#### [Work instruction]
Reproduce the listing below exactly. Pictures do not belong in the copy.

#### [Provided data]

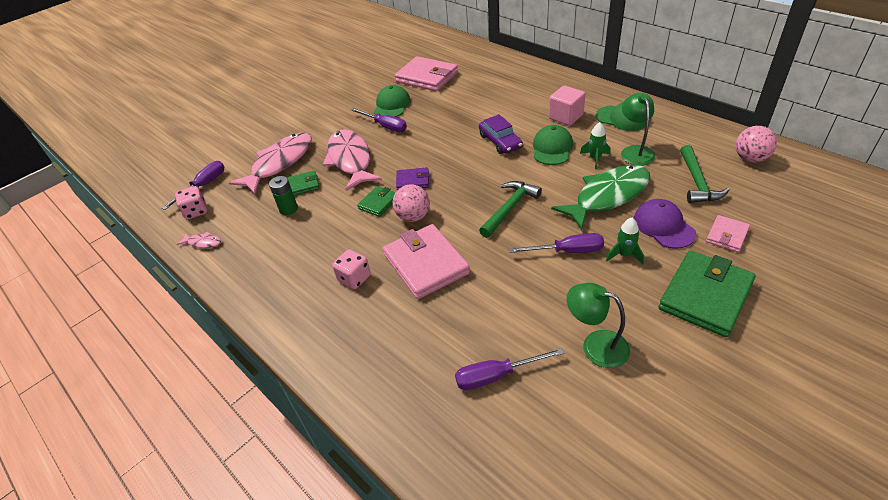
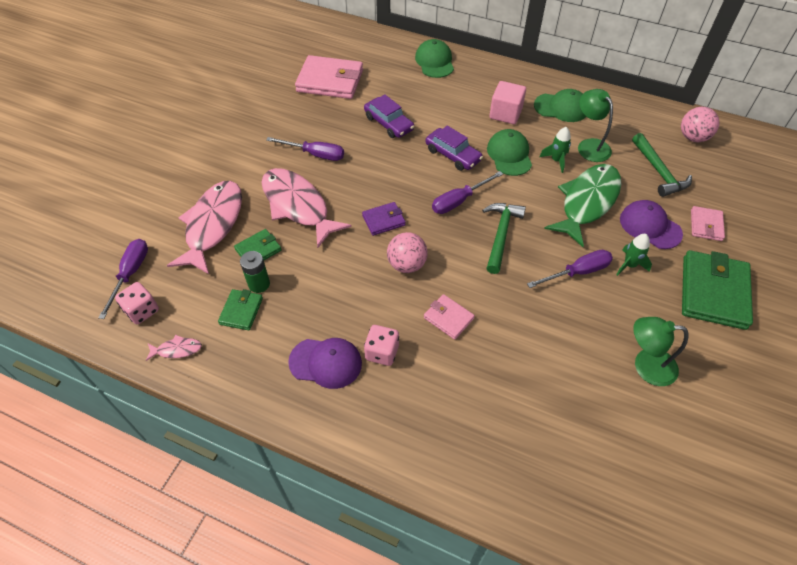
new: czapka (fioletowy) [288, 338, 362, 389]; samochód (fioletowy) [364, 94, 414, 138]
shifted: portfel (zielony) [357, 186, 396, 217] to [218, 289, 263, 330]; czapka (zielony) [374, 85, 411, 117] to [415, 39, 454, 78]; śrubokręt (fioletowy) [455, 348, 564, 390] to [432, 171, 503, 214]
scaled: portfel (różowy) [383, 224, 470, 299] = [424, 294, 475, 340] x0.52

#### [Task answer]
new: czapka (fioletowy) [288, 338, 362, 389]; samochód (fioletowy) [364, 94, 414, 138]
shifted: portfel (zielony) [357, 186, 396, 217] to [218, 289, 263, 330]; czapka (zielony) [374, 85, 411, 117] to [415, 39, 454, 78]; śrubokręt (fioletowy) [455, 348, 564, 390] to [432, 171, 503, 214]
scaled: portfel (różowy) [383, 224, 470, 299] = [424, 294, 475, 340] x0.52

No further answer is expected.